=== ENTRI DATASET ===

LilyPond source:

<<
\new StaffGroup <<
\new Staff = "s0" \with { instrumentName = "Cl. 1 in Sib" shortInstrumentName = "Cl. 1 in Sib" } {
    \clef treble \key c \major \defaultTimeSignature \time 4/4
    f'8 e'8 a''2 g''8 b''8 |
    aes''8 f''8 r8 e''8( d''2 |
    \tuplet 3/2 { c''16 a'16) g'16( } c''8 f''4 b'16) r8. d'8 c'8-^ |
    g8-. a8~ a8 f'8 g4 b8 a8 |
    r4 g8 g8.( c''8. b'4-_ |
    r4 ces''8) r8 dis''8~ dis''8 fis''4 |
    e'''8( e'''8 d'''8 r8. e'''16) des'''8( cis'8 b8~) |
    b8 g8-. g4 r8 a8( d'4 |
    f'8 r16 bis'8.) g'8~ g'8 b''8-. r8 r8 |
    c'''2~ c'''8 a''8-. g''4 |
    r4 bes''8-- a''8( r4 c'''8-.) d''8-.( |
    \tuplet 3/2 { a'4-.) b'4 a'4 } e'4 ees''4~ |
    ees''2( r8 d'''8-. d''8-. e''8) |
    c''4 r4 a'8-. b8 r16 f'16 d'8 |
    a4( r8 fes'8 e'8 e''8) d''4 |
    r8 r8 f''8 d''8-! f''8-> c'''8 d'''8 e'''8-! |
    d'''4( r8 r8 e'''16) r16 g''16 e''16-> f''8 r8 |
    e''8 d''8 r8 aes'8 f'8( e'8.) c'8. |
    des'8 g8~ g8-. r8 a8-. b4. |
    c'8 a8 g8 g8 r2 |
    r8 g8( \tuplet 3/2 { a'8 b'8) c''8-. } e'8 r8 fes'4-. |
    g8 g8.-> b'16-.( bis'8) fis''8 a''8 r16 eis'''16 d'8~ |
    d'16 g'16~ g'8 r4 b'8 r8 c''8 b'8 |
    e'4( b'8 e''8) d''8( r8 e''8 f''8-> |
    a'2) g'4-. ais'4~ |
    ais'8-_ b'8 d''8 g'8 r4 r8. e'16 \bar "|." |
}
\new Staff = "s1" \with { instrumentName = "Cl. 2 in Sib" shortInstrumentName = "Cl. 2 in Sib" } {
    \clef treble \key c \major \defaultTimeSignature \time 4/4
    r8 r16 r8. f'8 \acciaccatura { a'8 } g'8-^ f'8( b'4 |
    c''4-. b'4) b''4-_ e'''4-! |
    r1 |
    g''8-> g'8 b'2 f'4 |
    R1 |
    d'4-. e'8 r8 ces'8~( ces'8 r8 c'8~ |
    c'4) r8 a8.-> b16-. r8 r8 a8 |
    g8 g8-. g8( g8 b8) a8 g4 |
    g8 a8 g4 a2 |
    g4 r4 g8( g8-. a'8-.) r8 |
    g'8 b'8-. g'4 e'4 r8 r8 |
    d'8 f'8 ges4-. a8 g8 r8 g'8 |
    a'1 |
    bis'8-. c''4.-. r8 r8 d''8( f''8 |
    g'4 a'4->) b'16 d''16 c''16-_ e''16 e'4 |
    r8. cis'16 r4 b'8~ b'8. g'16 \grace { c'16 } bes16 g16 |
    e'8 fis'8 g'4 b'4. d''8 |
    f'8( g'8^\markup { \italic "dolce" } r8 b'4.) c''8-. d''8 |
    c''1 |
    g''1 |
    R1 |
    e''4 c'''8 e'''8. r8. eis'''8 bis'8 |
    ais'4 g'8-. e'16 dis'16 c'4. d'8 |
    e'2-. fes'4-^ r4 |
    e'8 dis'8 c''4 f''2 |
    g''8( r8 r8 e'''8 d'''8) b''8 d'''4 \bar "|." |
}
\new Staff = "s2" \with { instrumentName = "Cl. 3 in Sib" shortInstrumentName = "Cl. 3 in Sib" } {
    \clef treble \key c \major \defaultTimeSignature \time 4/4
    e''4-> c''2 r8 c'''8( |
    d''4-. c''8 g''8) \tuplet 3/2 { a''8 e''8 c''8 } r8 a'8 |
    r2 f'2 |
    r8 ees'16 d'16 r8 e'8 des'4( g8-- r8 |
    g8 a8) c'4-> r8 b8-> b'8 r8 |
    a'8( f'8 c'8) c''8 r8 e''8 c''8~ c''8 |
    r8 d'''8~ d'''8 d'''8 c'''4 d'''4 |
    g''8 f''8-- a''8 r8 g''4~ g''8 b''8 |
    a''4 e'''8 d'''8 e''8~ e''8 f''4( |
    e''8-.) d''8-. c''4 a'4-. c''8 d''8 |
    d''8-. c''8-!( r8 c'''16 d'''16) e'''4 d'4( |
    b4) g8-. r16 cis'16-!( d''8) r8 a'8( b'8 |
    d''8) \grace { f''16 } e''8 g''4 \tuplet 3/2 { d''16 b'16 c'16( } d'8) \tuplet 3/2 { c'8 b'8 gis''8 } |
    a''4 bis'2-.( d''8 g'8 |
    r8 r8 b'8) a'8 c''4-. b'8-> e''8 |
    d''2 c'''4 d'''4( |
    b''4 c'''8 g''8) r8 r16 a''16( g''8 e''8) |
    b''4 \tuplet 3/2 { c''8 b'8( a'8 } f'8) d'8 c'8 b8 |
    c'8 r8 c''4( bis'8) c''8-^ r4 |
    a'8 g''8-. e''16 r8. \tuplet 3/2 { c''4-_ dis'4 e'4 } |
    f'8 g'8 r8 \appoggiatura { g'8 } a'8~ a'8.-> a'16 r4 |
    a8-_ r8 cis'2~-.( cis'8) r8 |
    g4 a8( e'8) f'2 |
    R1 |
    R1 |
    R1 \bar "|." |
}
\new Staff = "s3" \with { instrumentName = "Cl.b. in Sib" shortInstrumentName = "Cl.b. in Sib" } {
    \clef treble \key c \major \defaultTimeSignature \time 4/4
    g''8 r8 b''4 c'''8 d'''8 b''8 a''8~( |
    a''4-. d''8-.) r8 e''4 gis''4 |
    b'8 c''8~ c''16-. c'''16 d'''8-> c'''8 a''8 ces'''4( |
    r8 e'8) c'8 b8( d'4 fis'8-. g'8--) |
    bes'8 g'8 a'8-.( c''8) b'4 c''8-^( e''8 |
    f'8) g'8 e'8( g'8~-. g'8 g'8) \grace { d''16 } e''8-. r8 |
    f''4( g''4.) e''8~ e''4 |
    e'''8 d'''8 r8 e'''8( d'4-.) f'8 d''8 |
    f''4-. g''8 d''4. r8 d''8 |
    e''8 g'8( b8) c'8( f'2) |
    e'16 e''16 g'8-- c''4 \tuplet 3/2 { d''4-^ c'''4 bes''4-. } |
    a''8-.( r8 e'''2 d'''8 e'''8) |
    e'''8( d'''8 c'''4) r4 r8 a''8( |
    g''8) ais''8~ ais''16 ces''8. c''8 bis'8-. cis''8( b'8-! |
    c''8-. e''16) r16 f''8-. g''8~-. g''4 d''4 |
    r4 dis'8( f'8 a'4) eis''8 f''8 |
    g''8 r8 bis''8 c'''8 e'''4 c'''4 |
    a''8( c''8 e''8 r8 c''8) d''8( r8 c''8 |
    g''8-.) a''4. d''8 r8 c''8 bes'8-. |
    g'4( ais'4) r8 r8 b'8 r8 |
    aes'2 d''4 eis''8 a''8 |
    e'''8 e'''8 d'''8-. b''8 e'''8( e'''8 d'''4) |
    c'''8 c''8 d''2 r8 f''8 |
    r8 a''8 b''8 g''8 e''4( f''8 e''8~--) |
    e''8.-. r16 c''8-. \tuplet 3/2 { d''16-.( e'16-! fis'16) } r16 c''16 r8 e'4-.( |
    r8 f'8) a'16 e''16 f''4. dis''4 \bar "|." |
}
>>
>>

===

TUGAS: Saring baris-baris cuplikan di atas, lalu salin setiap baris yang memuat kata "with". Perhatikan bahwa huruf besar dan huruf kecil dibedakan.

JAWABAN BENAR:
\new Staff = "s0" \with { instrumentName = "Cl. 1 in Sib" shortInstrumentName = "Cl. 1 in Sib" } {
\new Staff = "s1" \with { instrumentName = "Cl. 2 in Sib" shortInstrumentName = "Cl. 2 in Sib" } {
\new Staff = "s2" \with { instrumentName = "Cl. 3 in Sib" shortInstrumentName = "Cl. 3 in Sib" } {
\new Staff = "s3" \with { instrumentName = "Cl.b. in Sib" shortInstrumentName = "Cl.b. in Sib" } {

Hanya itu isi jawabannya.